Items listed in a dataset

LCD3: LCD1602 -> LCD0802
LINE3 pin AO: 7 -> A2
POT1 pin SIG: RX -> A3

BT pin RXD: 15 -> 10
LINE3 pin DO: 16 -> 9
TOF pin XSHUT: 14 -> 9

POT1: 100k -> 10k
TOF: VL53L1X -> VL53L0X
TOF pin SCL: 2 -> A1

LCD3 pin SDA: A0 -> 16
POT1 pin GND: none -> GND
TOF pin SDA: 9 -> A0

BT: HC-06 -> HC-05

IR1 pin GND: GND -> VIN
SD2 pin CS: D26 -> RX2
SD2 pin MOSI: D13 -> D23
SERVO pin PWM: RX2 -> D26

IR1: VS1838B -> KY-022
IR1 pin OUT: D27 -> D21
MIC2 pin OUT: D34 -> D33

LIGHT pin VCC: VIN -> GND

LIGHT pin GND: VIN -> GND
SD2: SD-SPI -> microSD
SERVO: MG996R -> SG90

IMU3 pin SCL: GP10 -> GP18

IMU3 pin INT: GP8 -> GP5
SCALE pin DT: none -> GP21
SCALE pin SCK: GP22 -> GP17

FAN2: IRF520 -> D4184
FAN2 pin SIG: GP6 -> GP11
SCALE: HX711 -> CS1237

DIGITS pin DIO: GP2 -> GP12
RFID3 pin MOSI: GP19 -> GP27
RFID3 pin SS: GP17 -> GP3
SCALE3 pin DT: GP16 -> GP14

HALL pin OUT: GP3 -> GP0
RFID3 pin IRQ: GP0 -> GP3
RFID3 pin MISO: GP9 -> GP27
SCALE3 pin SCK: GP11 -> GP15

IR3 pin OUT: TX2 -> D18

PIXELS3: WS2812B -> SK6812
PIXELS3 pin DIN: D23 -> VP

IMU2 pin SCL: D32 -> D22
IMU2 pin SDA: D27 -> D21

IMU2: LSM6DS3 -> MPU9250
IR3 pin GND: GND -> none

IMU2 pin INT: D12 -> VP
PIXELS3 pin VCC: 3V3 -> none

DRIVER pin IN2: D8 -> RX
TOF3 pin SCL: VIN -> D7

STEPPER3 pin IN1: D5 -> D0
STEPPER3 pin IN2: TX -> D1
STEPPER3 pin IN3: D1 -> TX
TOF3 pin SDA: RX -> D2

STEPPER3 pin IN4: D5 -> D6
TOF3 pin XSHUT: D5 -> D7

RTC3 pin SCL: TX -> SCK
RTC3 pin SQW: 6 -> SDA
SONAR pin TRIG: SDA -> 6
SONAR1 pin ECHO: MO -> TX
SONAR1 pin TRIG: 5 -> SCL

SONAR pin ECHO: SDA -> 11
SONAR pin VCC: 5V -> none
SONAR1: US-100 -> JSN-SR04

# Your task:
All lines from the one containing "SONAR1 pin TRIG: 5 -> SCL" to the end of the records, both ends included, should be printed exactly and on their own.

# Task solution:
SONAR1 pin TRIG: 5 -> SCL

SONAR pin ECHO: SDA -> 11
SONAR pin VCC: 5V -> none
SONAR1: US-100 -> JSN-SR04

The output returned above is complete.